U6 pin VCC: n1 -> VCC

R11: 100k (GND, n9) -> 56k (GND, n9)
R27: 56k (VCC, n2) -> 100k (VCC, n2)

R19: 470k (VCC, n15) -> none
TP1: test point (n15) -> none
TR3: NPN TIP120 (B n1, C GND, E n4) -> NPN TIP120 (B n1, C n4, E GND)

Exercise objective: Whenever the string "none" shows up in a line of the records, copy that line.

Result of the exercise:
R19: 470k (VCC, n15) -> none
TP1: test point (n15) -> none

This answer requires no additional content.